Data supplied:
★ ★ ★ ★ ★ ★ ★

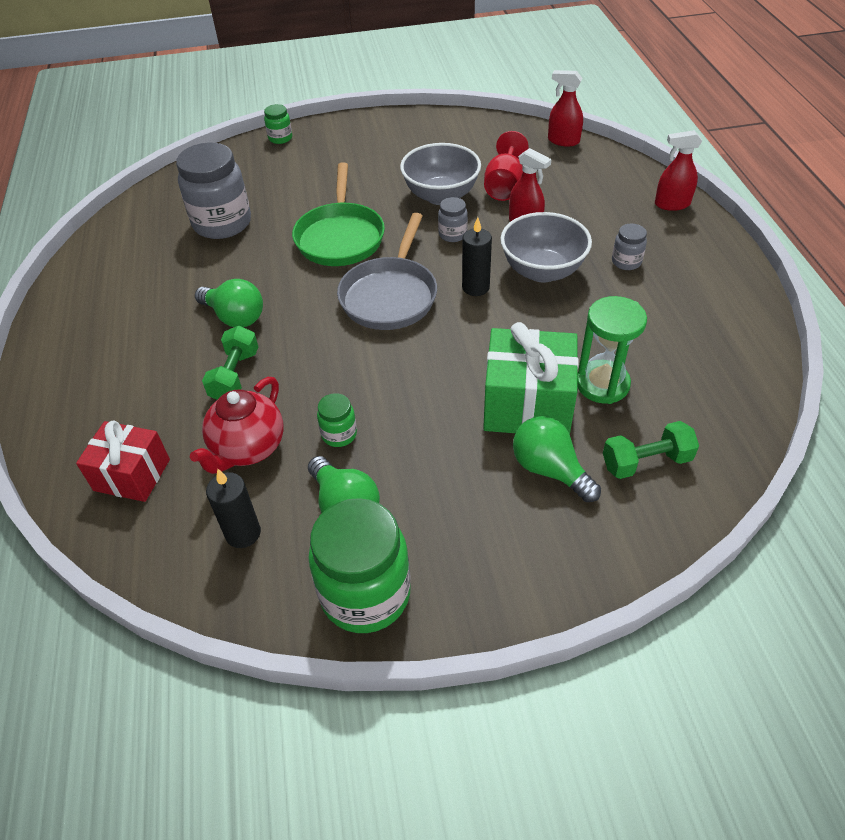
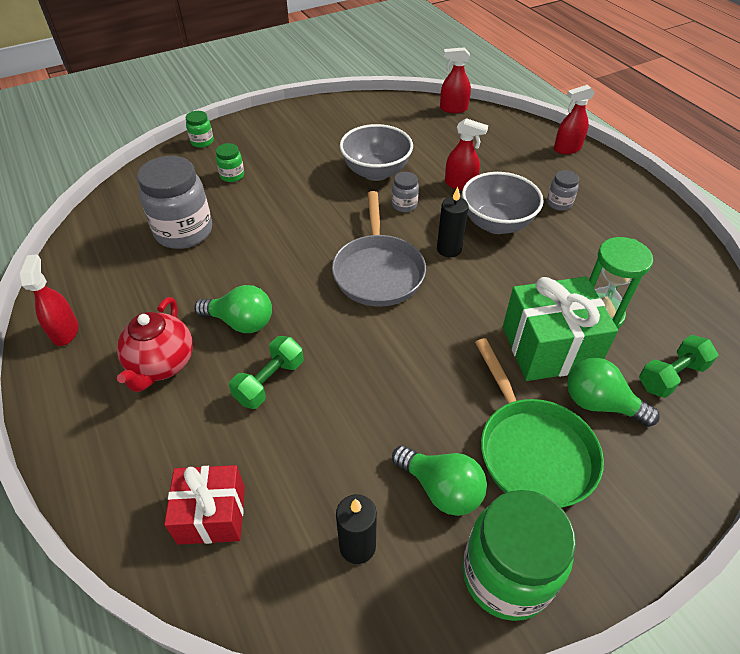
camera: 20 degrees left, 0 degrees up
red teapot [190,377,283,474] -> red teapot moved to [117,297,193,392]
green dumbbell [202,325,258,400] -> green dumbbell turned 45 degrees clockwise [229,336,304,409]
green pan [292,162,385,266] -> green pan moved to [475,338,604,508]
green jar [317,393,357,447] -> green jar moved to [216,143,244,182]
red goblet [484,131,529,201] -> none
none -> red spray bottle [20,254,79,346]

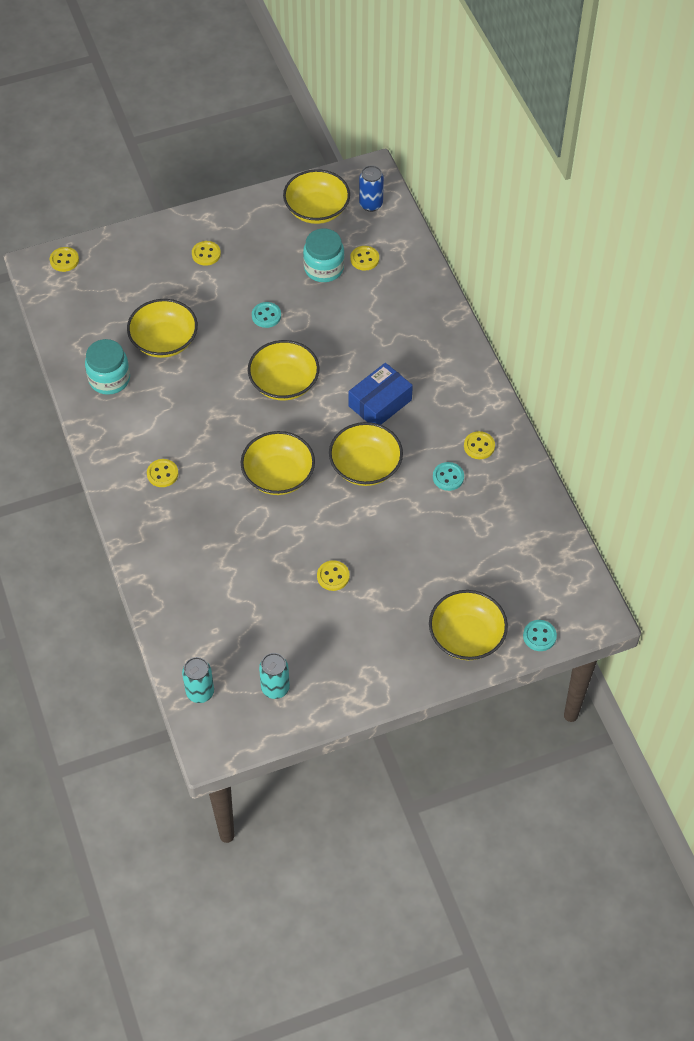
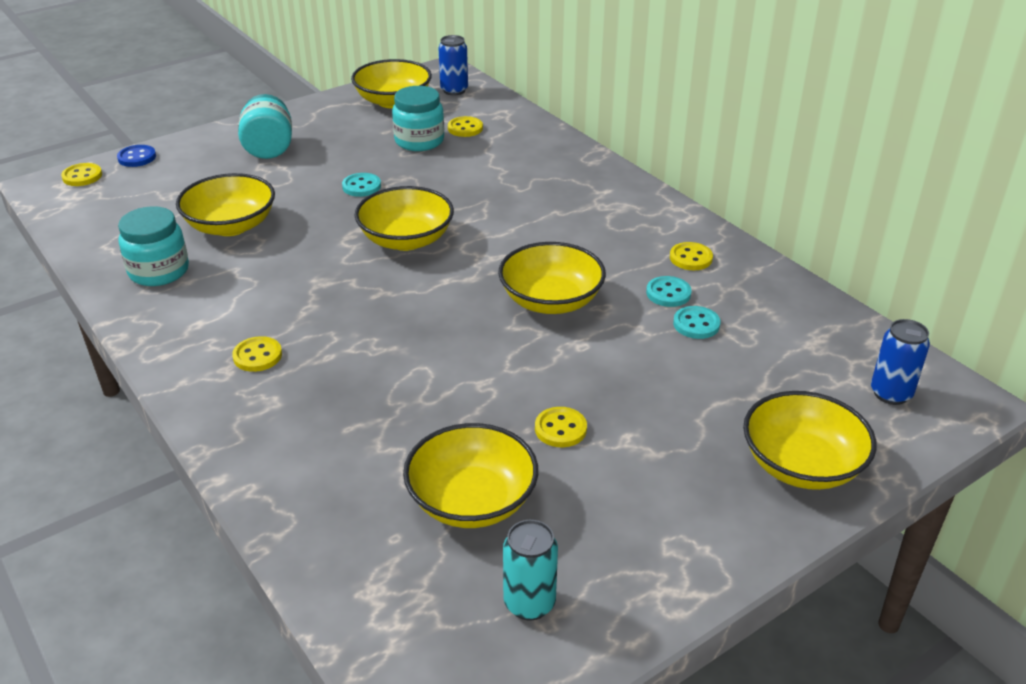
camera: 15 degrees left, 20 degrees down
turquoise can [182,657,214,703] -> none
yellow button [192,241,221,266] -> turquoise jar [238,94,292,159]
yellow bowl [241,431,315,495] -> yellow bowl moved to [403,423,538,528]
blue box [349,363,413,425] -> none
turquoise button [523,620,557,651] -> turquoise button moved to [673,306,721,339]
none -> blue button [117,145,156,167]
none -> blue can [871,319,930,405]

★ ★ ★ ★ ★ ★ ★

Work instruction:
Write out every line of the preceding listing that contains "green".

Your solution:
green dumbbell [202,325,258,400] -> green dumbbell turned 45 degrees clockwise [229,336,304,409]
green pan [292,162,385,266] -> green pan moved to [475,338,604,508]
green jar [317,393,357,447] -> green jar moved to [216,143,244,182]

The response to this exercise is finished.